Records provided >>
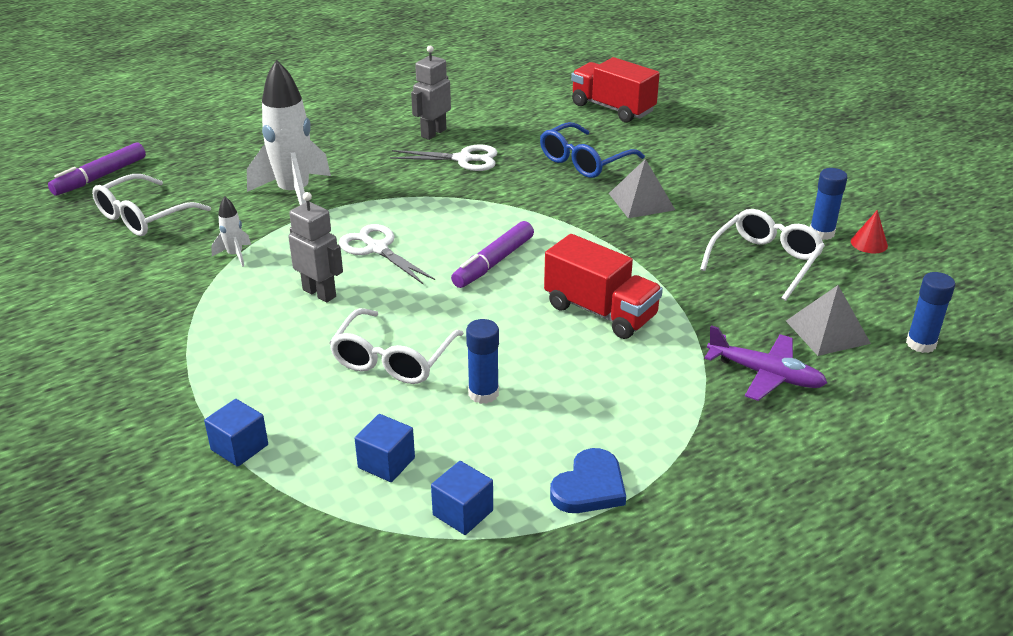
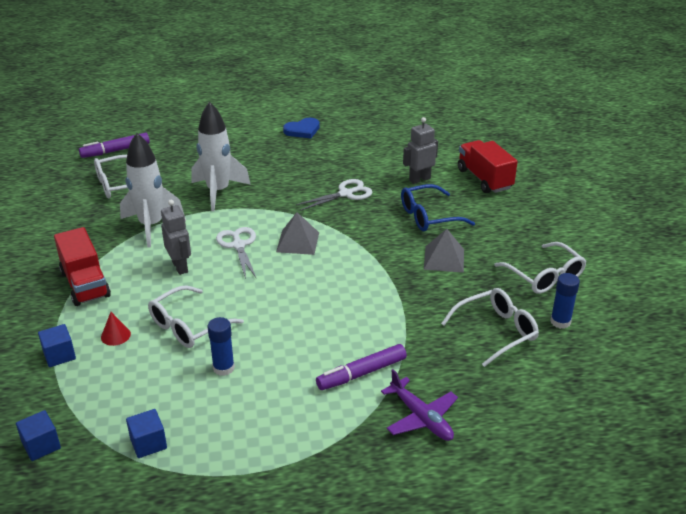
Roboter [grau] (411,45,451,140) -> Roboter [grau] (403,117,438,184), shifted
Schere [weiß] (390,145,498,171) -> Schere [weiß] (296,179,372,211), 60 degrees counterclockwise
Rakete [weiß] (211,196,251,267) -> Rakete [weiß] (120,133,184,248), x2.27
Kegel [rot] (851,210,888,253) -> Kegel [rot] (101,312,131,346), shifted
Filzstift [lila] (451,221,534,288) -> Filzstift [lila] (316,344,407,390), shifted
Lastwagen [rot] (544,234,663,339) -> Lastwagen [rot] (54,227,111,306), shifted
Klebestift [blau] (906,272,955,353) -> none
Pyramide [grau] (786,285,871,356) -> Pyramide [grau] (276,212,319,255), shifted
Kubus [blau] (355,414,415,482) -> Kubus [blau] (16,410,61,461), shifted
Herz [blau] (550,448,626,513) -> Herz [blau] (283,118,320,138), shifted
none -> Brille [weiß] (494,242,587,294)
* * *
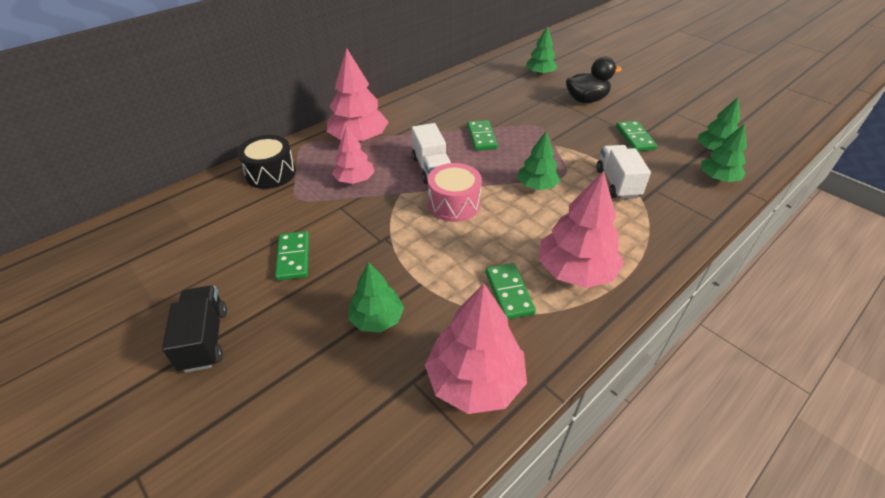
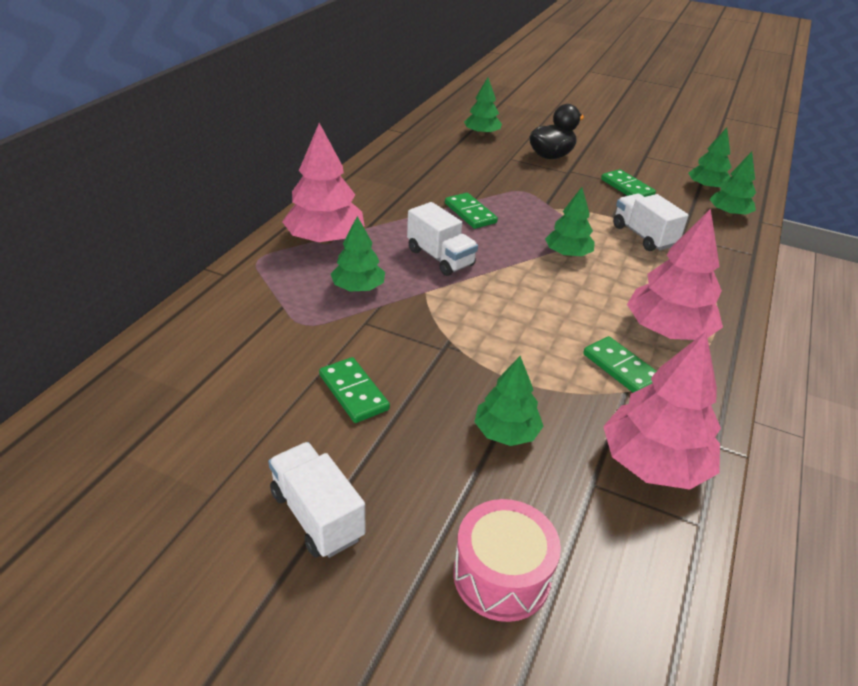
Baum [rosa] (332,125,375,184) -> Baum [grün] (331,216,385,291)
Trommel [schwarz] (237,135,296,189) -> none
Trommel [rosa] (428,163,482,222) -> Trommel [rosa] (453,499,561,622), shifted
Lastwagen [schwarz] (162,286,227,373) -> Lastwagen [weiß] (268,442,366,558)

Assignment >> Please give back exactly the lines of this listing beginning at the line with "Kubus [blau] (355,414,415,482)" and ending with the line with "none -> Brille [weiß] (494,242,587,294)", both included, and nothing else.

Response >>
Kubus [blau] (355,414,415,482) -> Kubus [blau] (16,410,61,461), shifted
Herz [blau] (550,448,626,513) -> Herz [blau] (283,118,320,138), shifted
none -> Brille [weiß] (494,242,587,294)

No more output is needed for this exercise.